Return the line that contains "(400, 322) = (601, 290): brown" plus every line after it to the end of the entries below, exactly as given, and stop there.

Stored data
####################
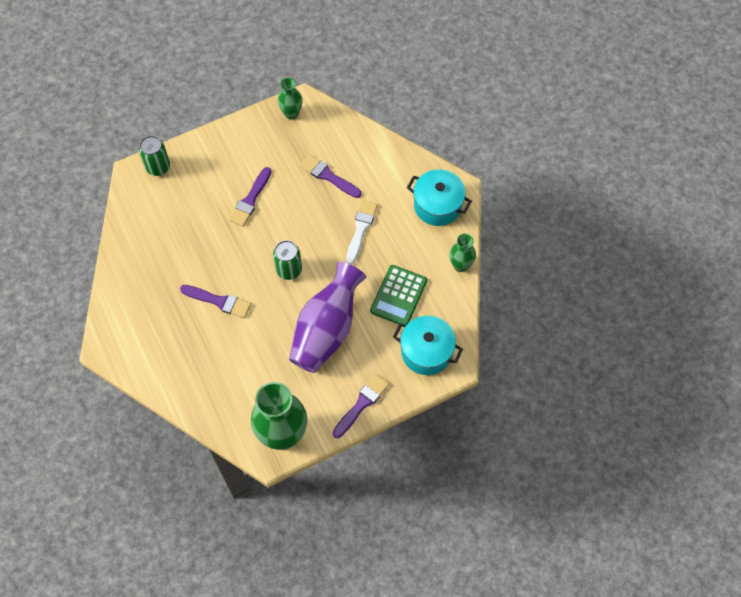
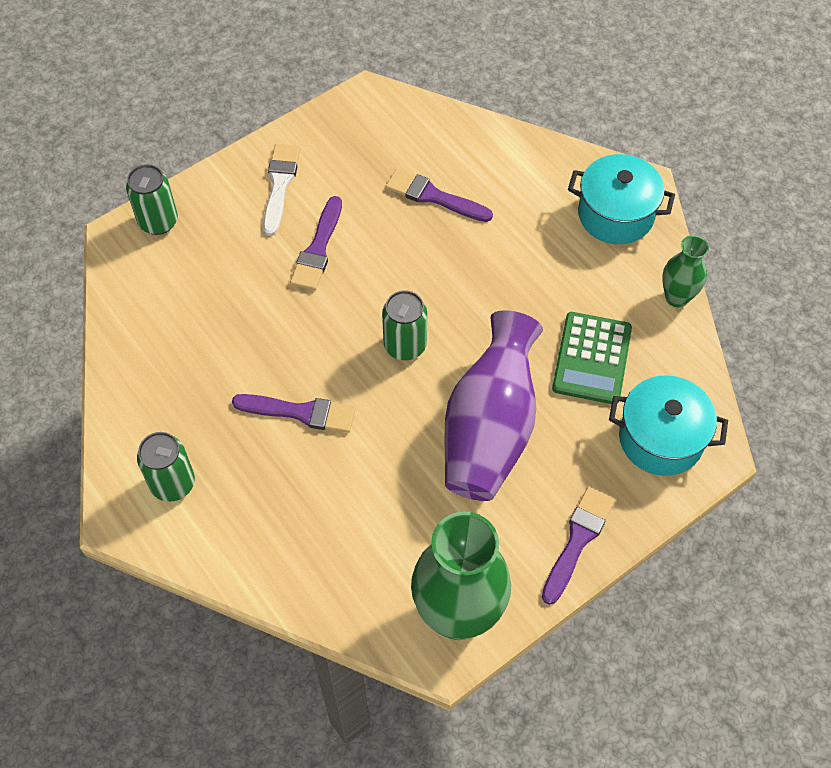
camera: 10 degrees left, 5 degrees down
(137, 332) = (173, 483): none -> green can
(291, 113) = (354, 115): green vase -> none
(361, 229) = (505, 266): white brush -> white brush (280, 184)

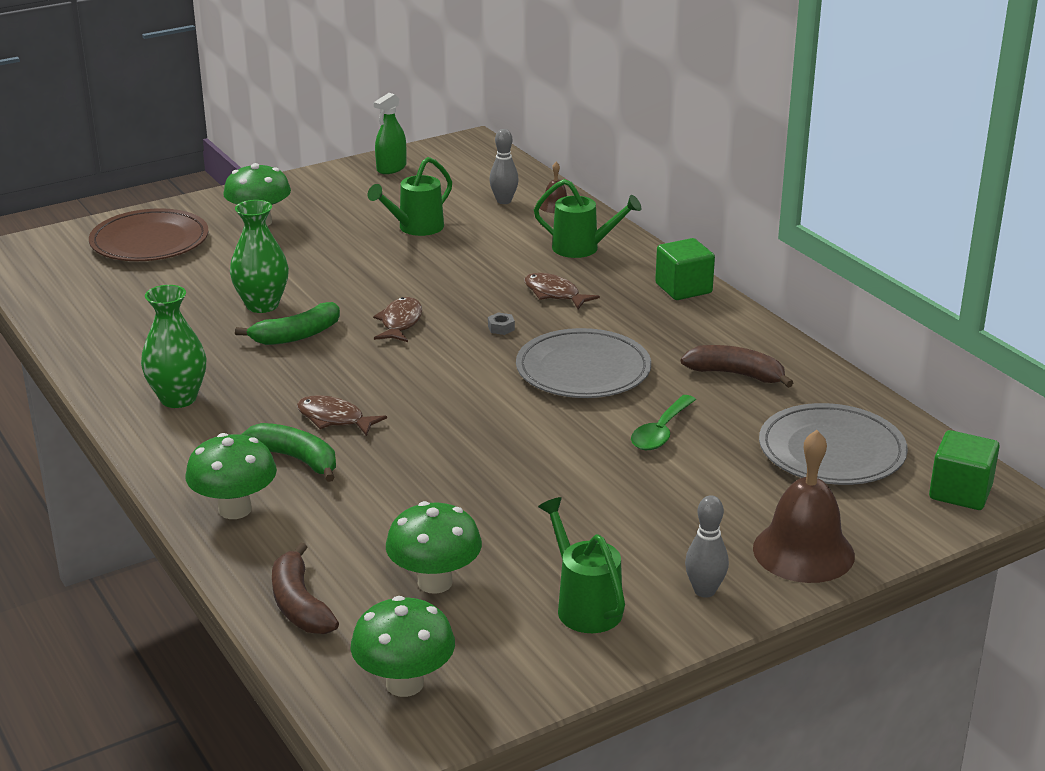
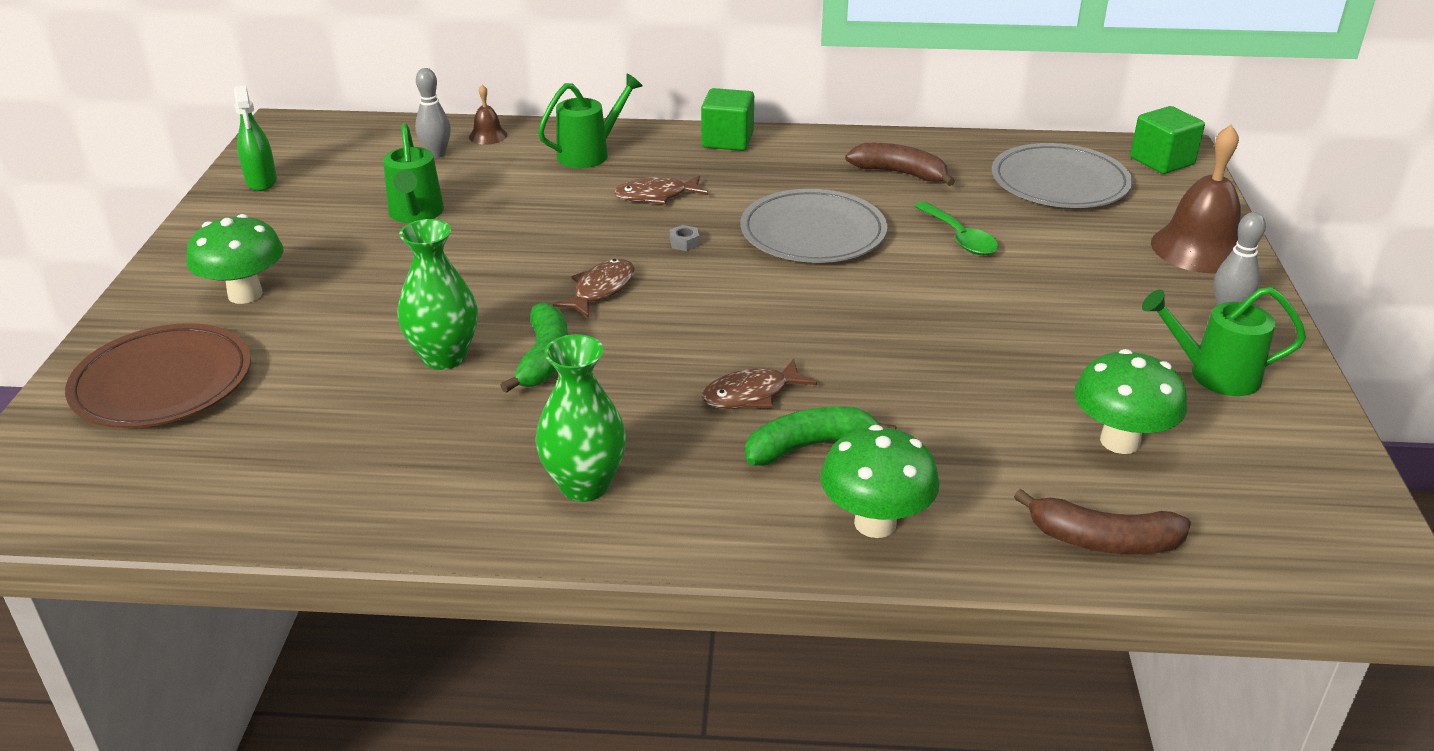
camera: 55 degrees left, 5 degrees up
(400, 322) = (601, 290): brown fish -> brown fish turned 75 degrees clockwise
(404, 684) = (1288, 521): green mushroom -> none
(736, 374) = (900, 173): brown banana -> brown banana turned 60 degrees clockwise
####################
• **RESULT OF THIS TASK**
(400, 322) = (601, 290): brown fish -> brown fish turned 75 degrees clockwise
(404, 684) = (1288, 521): green mushroom -> none
(736, 374) = (900, 173): brown banana -> brown banana turned 60 degrees clockwise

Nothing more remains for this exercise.